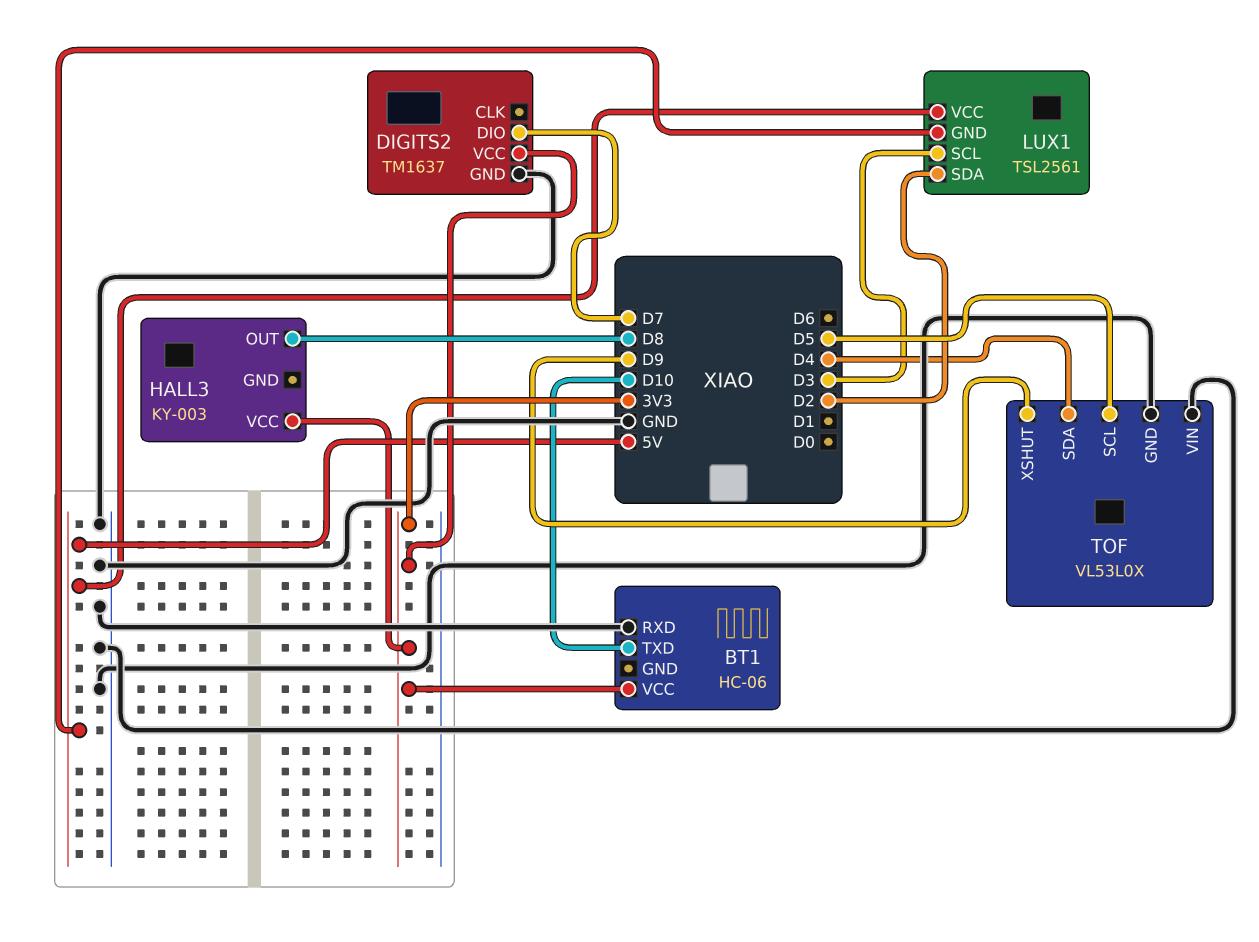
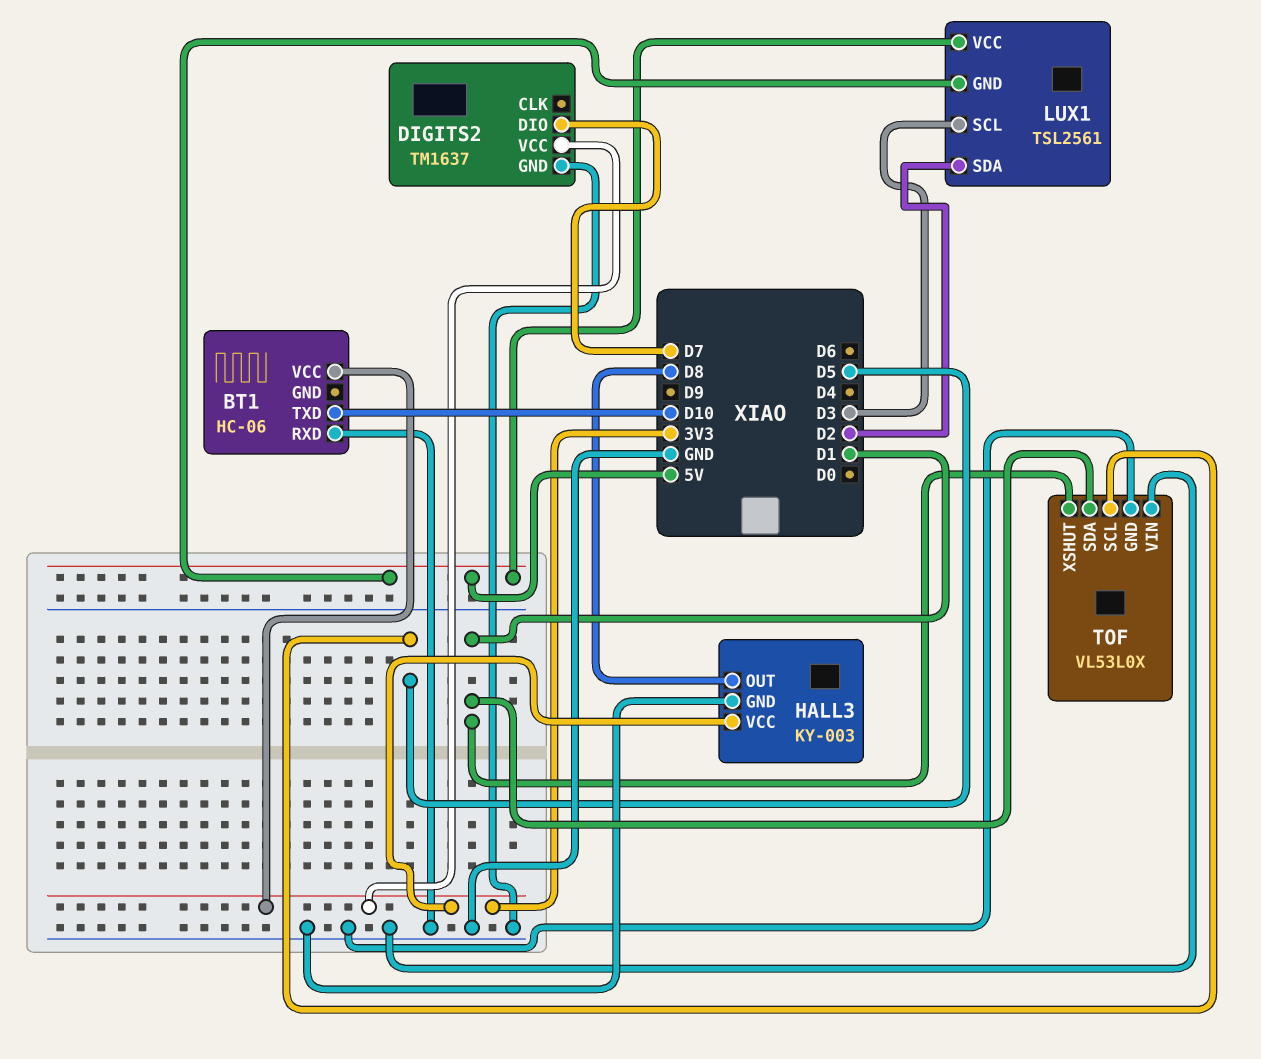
HALL3 pin GND: none -> GND
TOF pin SDA: D4 -> D1
TOF pin XSHUT: D9 -> D1

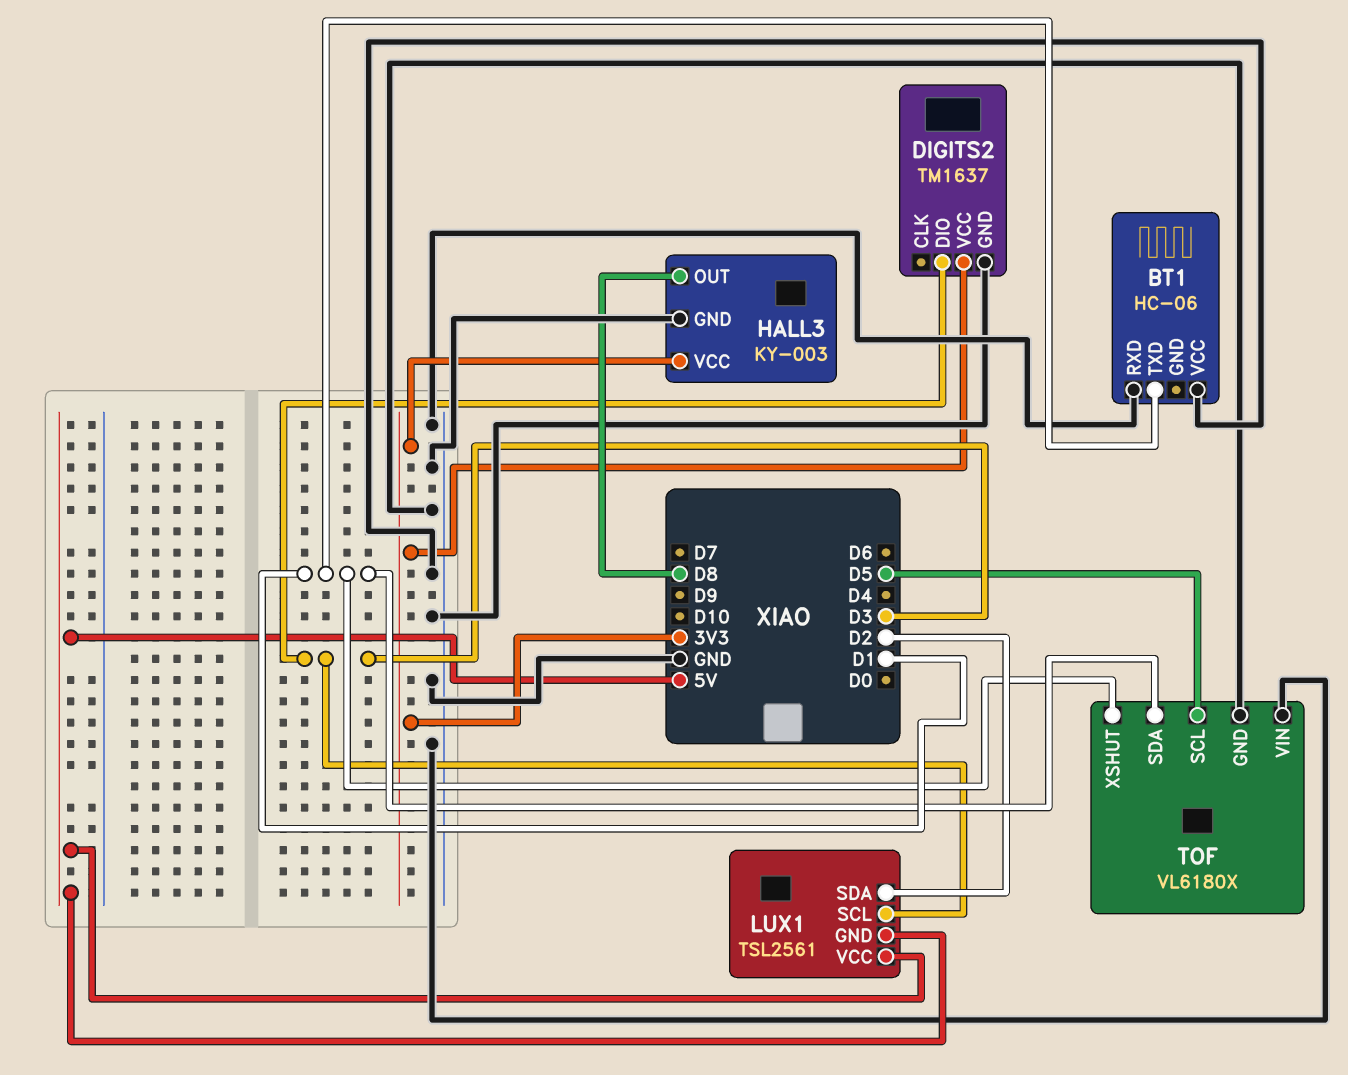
BT1 pin TXD: D10 -> D1
BT1 pin VCC: 3V3 -> GND
DIGITS2 pin DIO: D7 -> D3
TOF: VL53L0X -> VL6180X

▬▬▬▬▬▬

* _Work required_
Reproduce all of the data exactly; the pictures do not belong in the copy.

* _Result_
HALL3 pin GND: none -> GND
TOF pin SDA: D4 -> D1
TOF pin XSHUT: D9 -> D1

BT1 pin TXD: D10 -> D1
BT1 pin VCC: 3V3 -> GND
DIGITS2 pin DIO: D7 -> D3
TOF: VL53L0X -> VL6180X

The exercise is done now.